_ACTIVITY_: Locate each line with the string "camera" in the listing below and copy it.

_DATA EXTRACT_:
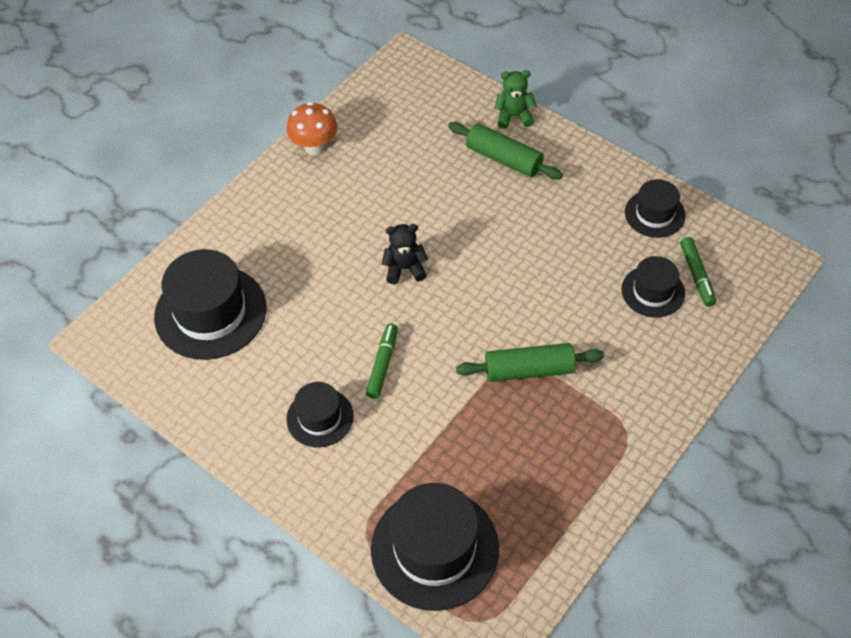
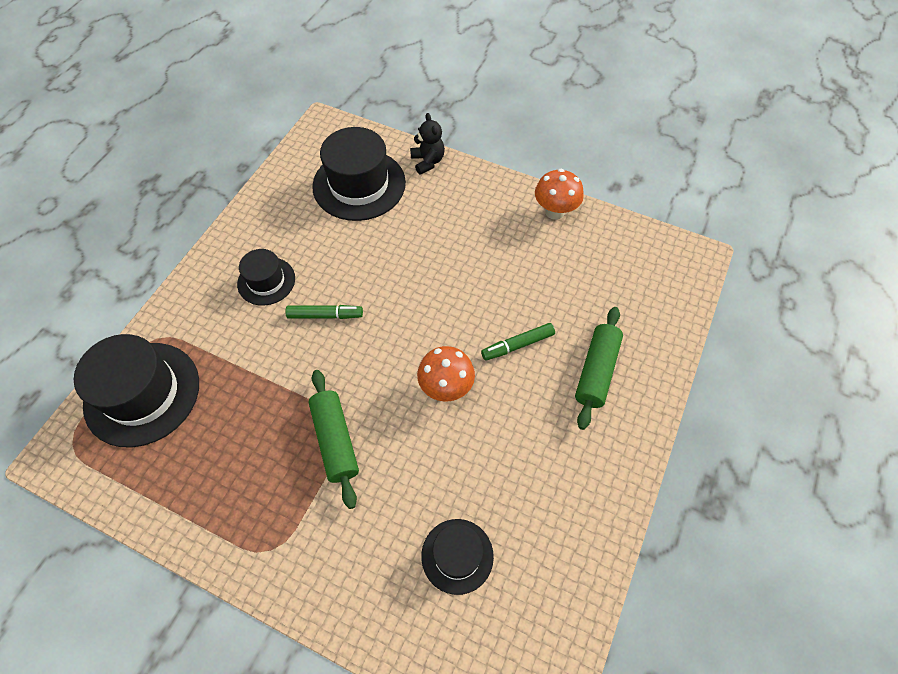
camera: 75 degrees right, 5 degrees up
(405, 269) = (433, 311): black teddy bear -> black teddy bear (427, 161)
(493, 273) = (446, 387): none -> orange mushroom
(514, 116) = (659, 370): green teddy bear -> none
(654, 214) = (569, 544): black hat -> none
(696, 275) = (491, 606): green marker -> green marker (517, 345)

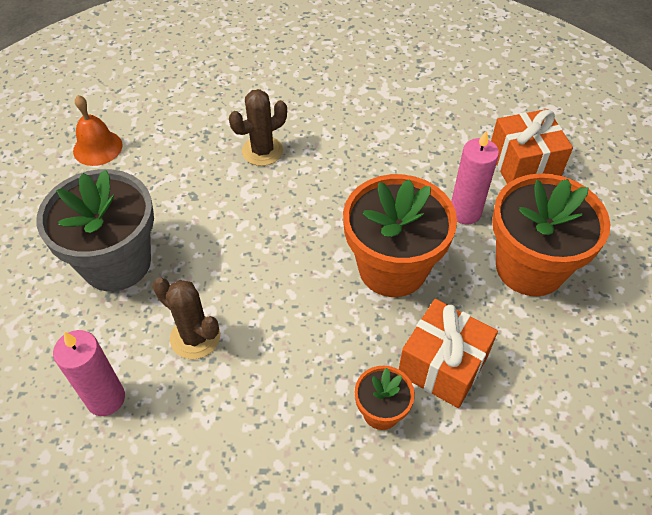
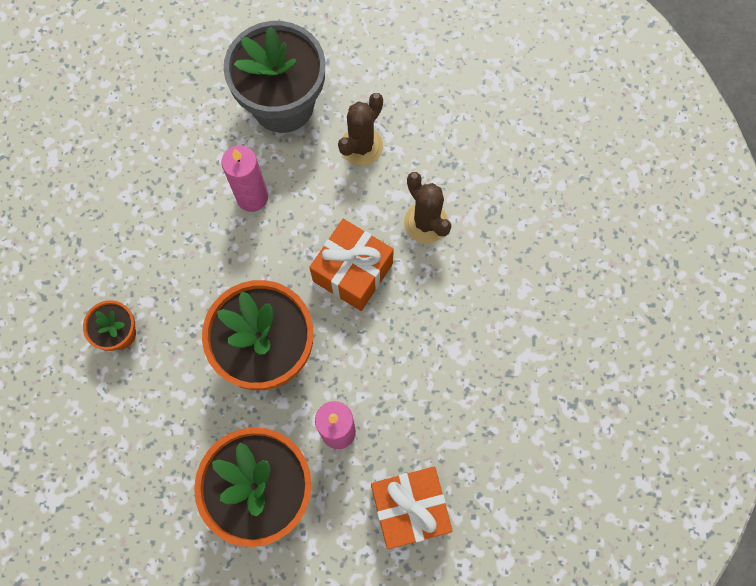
camera: 90 degrees right, 20 degrees up
(97, 148) = (428, 64): orange bell -> none
(106, 398) = (149, 118): pink candle -> pink candle (252, 197)
(195, 337) = (201, 179): brown cactus -> brown cactus (361, 146)
(442, 365) = (159, 390): orange gift -> orange gift (353, 272)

_SOLUTION FOR THIS TASK_:
camera: 75 degrees right, 5 degrees up
camera: 90 degrees right, 20 degrees up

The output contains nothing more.